++++ STORED DATA

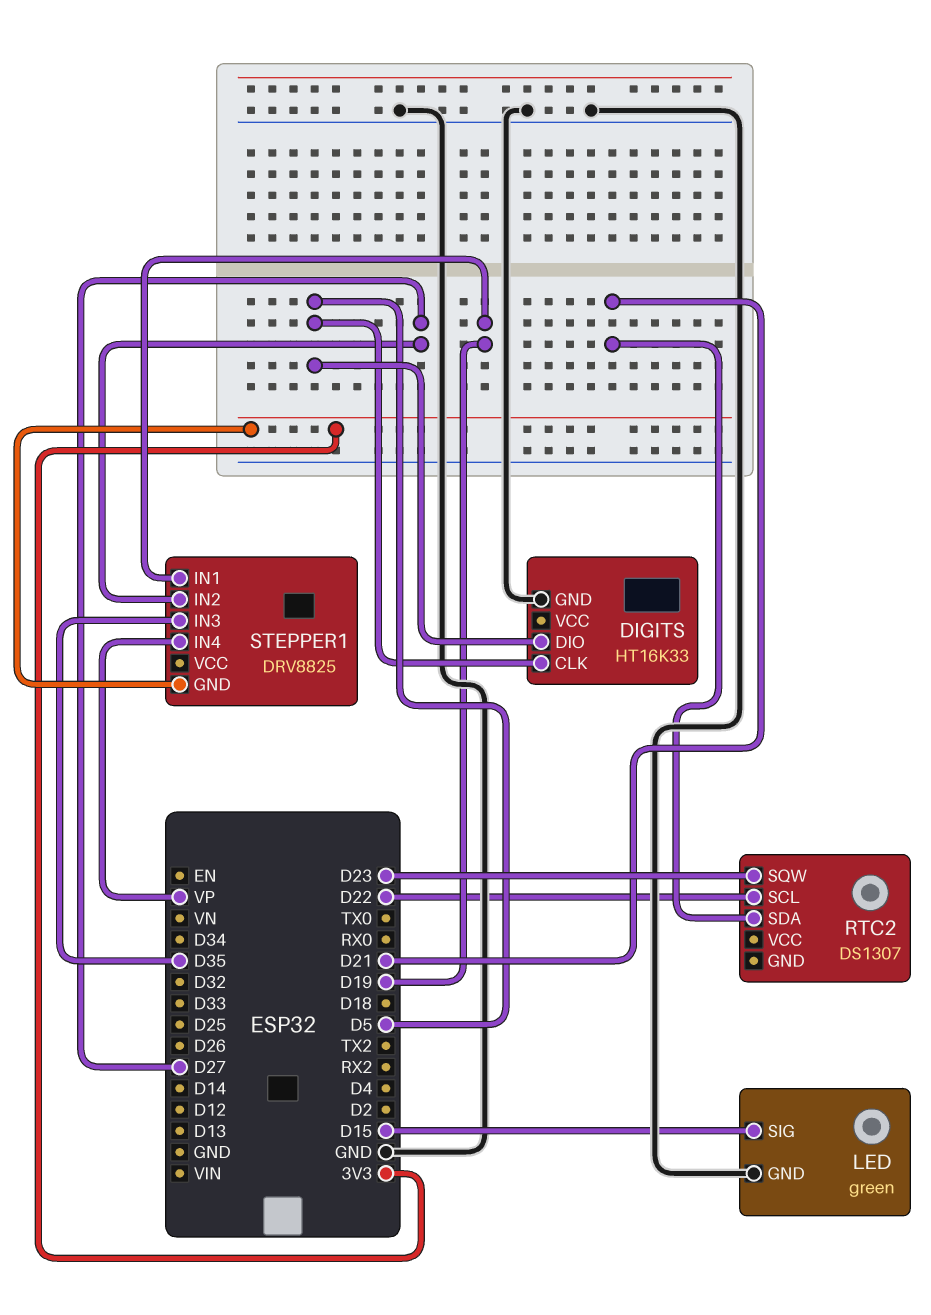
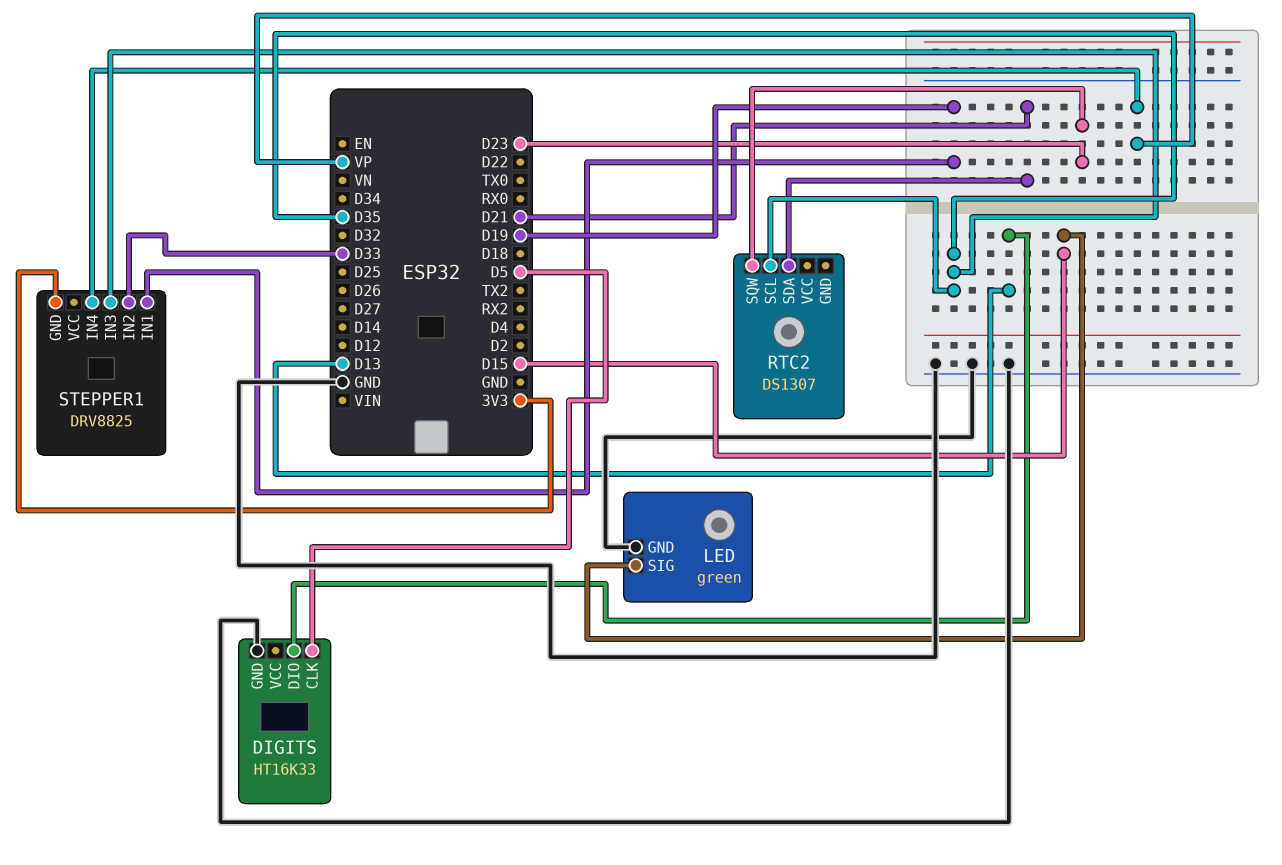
DIGITS pin DIO: D5 -> D13
RTC2 pin SCL: D22 -> D35
STEPPER1 pin IN2: D27 -> D33

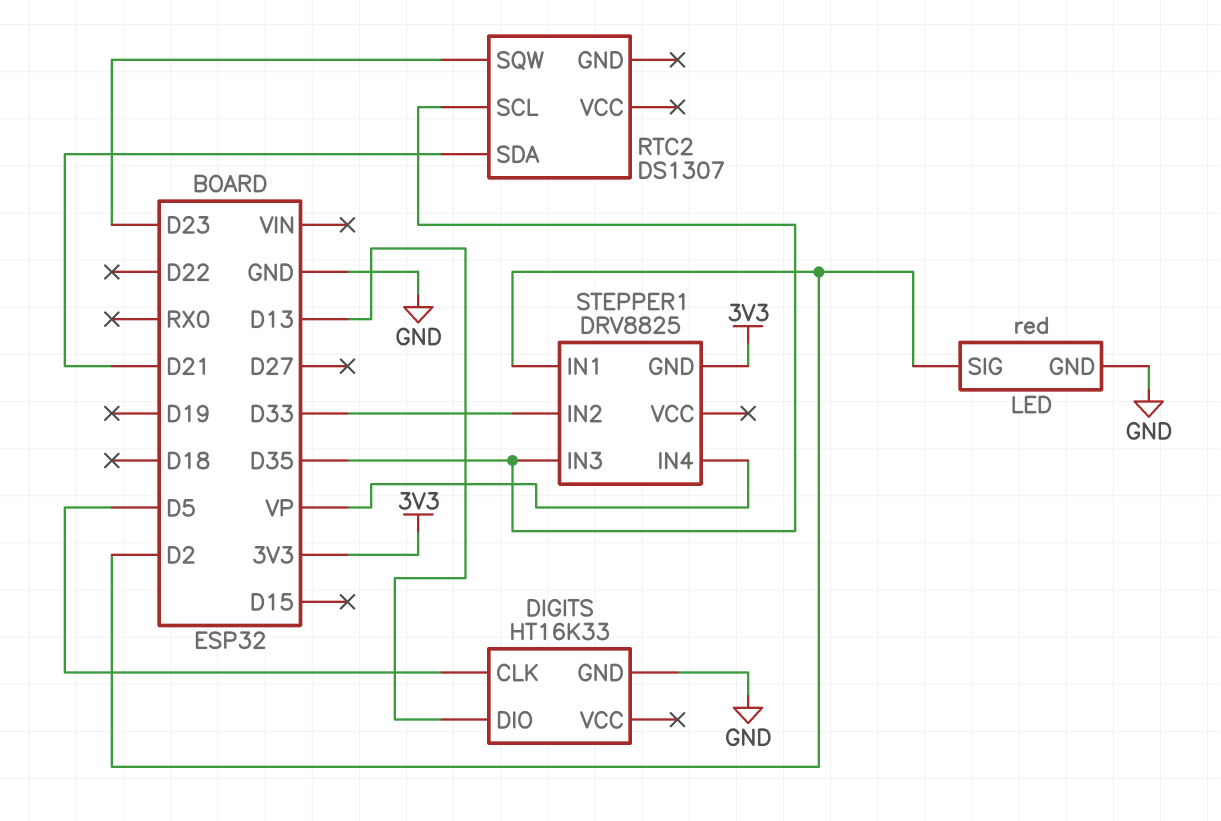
LED: green -> red
LED pin SIG: D15 -> D2
STEPPER1 pin IN1: D19 -> D2

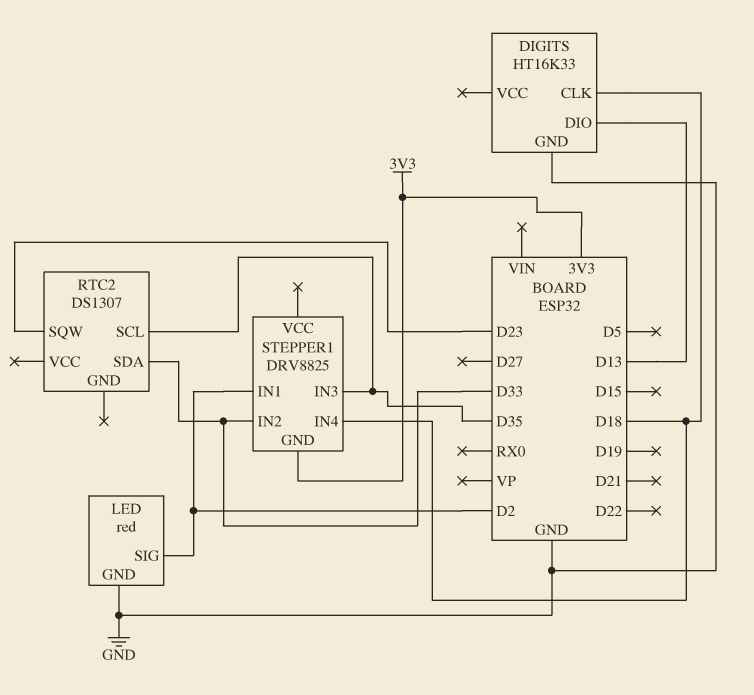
DIGITS pin CLK: D5 -> D18
RTC2 pin SDA: D21 -> D33
STEPPER1 pin IN4: VP -> D18

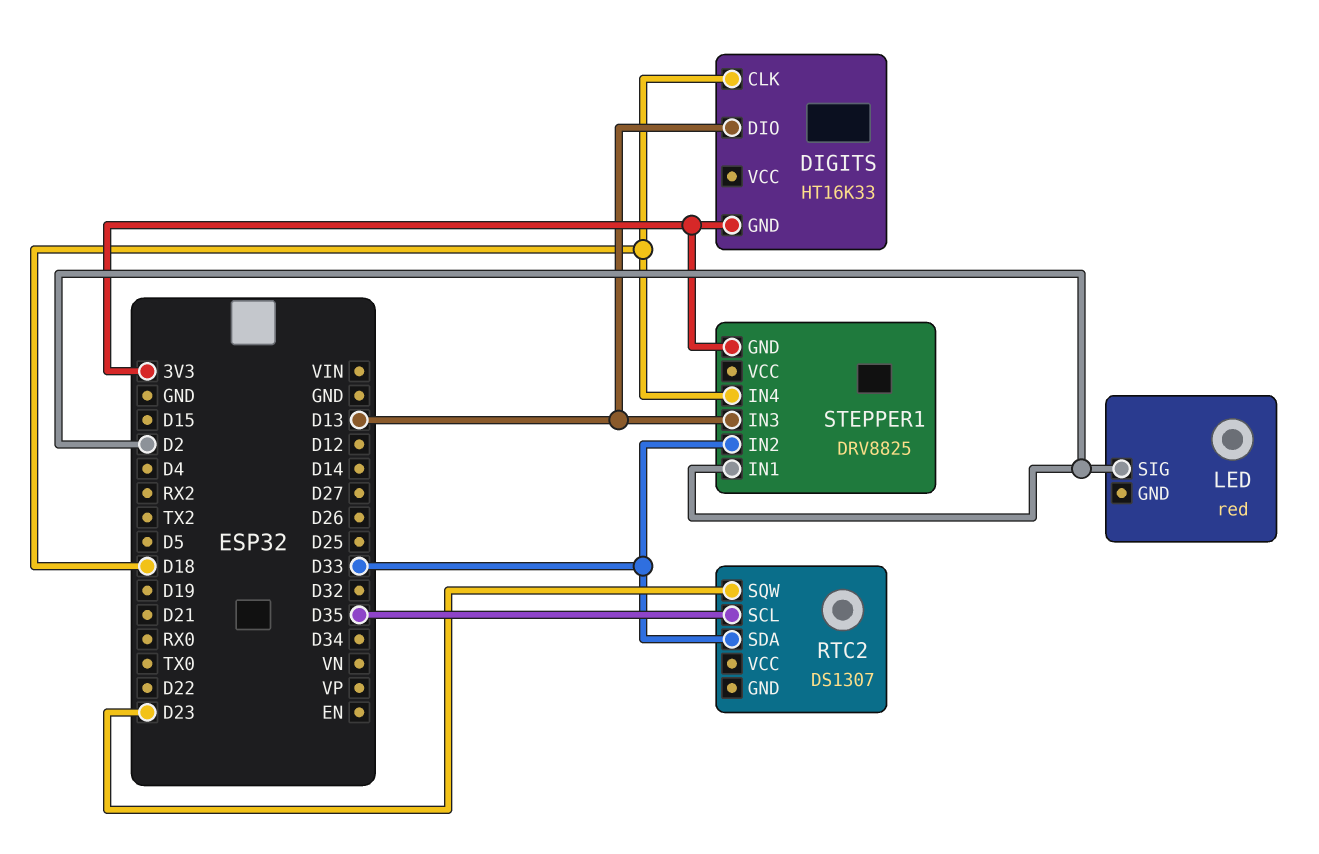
DIGITS pin GND: GND -> 3V3
LED pin GND: GND -> none
STEPPER1 pin IN3: D35 -> D13

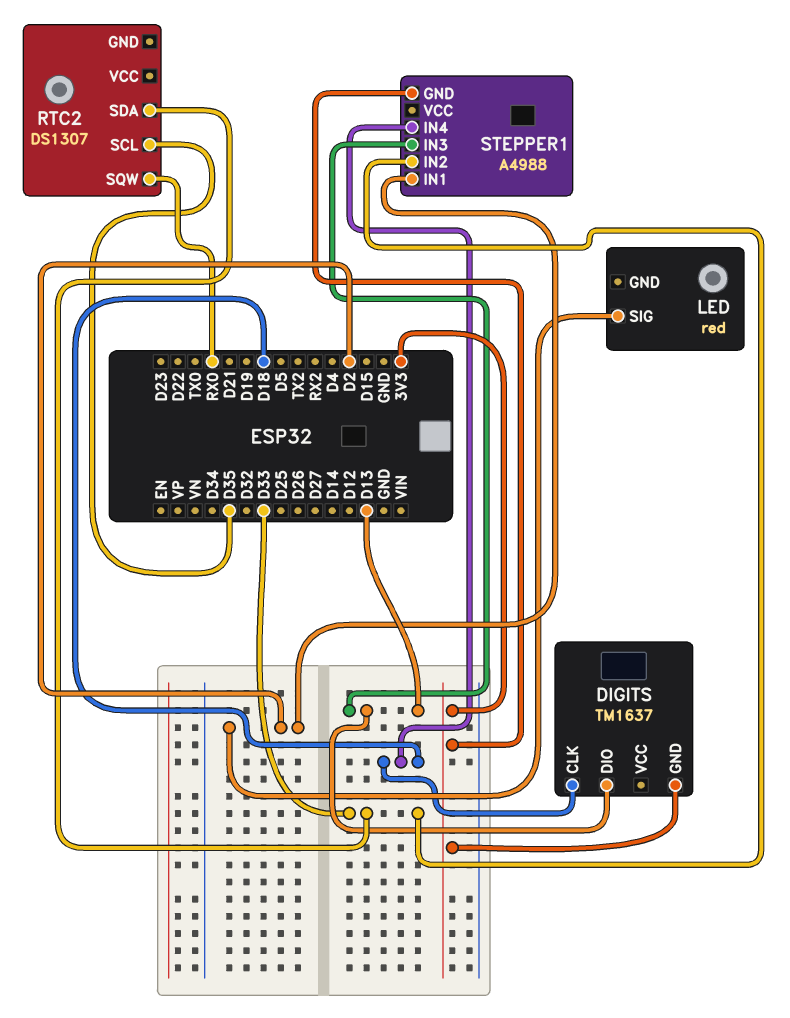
DIGITS: HT16K33 -> TM1637
RTC2 pin SQW: D23 -> RX0
STEPPER1: DRV8825 -> A4988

++++++++

» **WHAT IS BEING ASKED**
Leaving out the pictures, reproduce the whole listing above exactly.

» **THE ANSWER**
DIGITS pin DIO: D5 -> D13
RTC2 pin SCL: D22 -> D35
STEPPER1 pin IN2: D27 -> D33

LED: green -> red
LED pin SIG: D15 -> D2
STEPPER1 pin IN1: D19 -> D2

DIGITS pin CLK: D5 -> D18
RTC2 pin SDA: D21 -> D33
STEPPER1 pin IN4: VP -> D18

DIGITS pin GND: GND -> 3V3
LED pin GND: GND -> none
STEPPER1 pin IN3: D35 -> D13

DIGITS: HT16K33 -> TM1637
RTC2 pin SQW: D23 -> RX0
STEPPER1: DRV8825 -> A4988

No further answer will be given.